[Edit difference data]
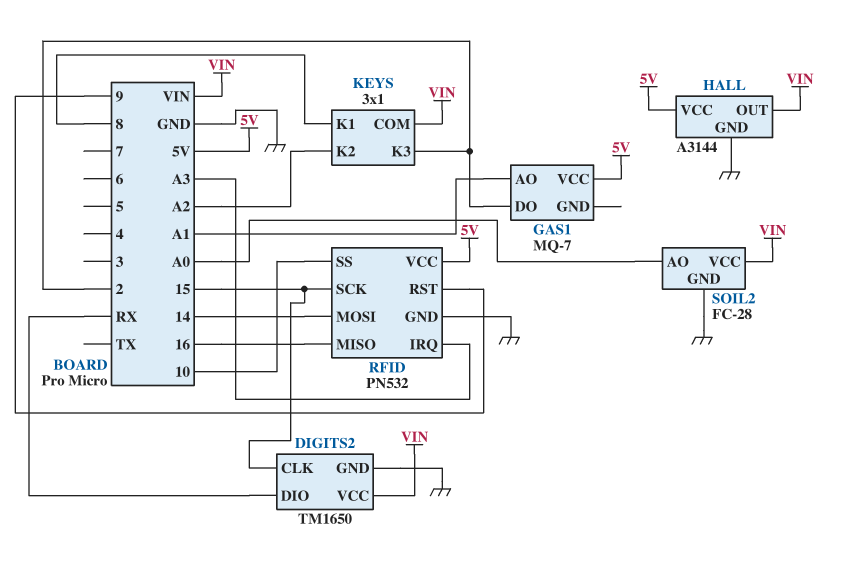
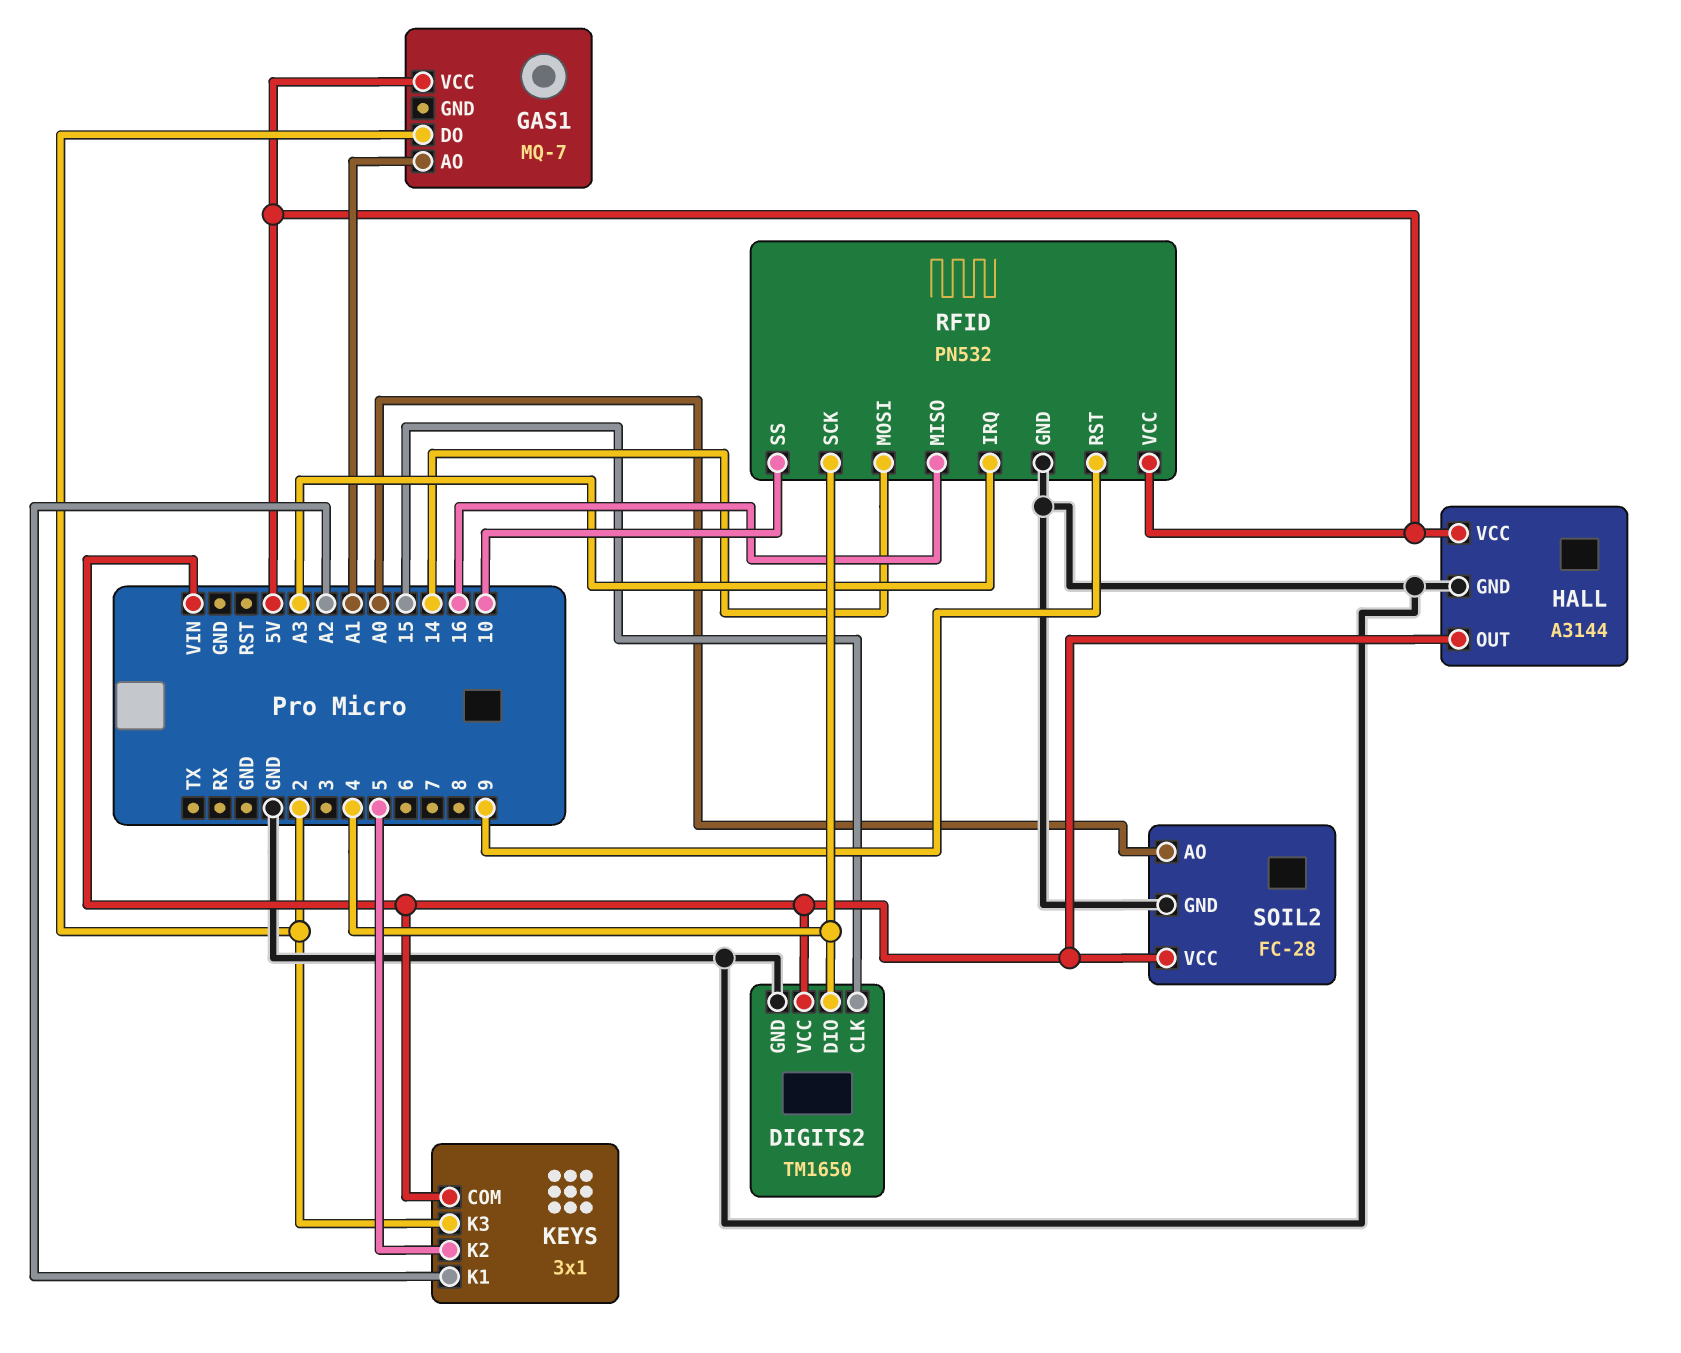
DIGITS2 pin DIO: RX -> 4
KEYS pin K1: 8 -> A2
KEYS pin K2: A2 -> 5
RFID pin SCK: 15 -> 4

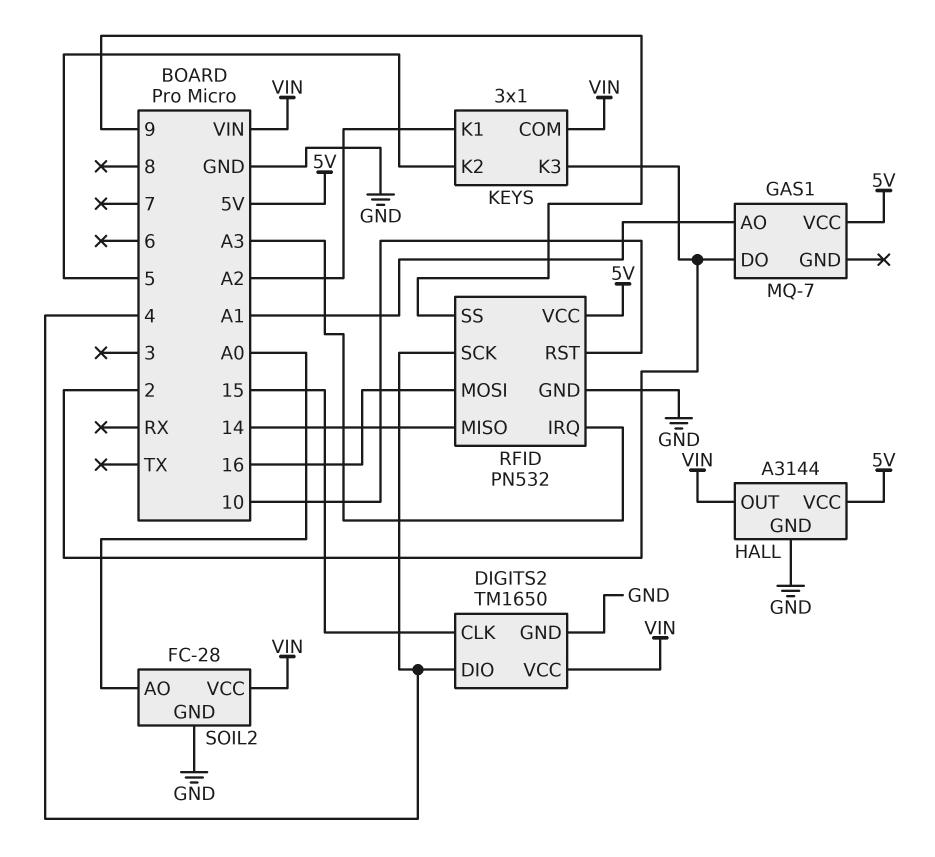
RFID pin MISO: 16 -> 14
RFID pin MOSI: 14 -> 16
RFID pin RST: 9 -> 10
RFID pin SS: 10 -> 9

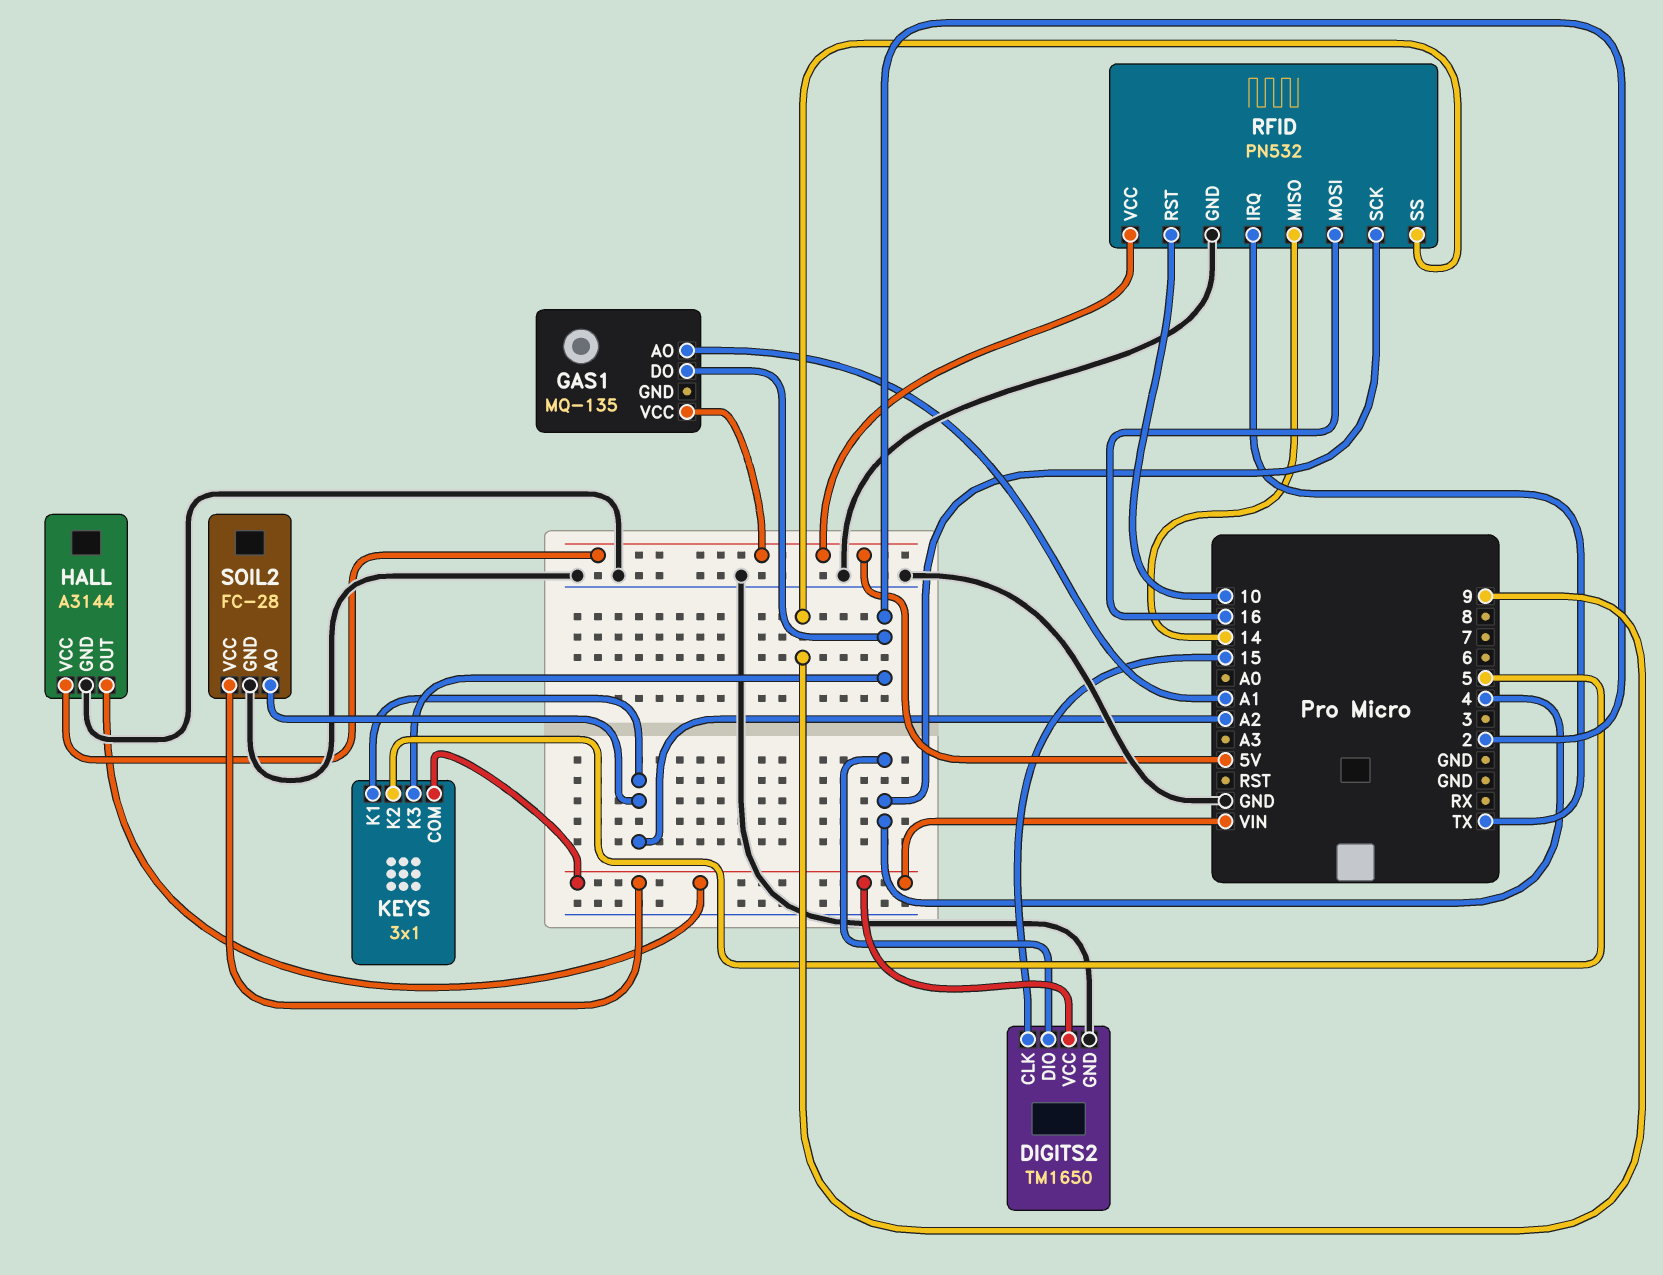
GAS1: MQ-7 -> MQ-135
RFID pin IRQ: A3 -> TX
SOIL2 pin AO: A0 -> A2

TASK INSTRUCTIONS
What is the number of lines in the data holding the word "RFID"? Reply with that number only.

WRITTEN ANSWER
6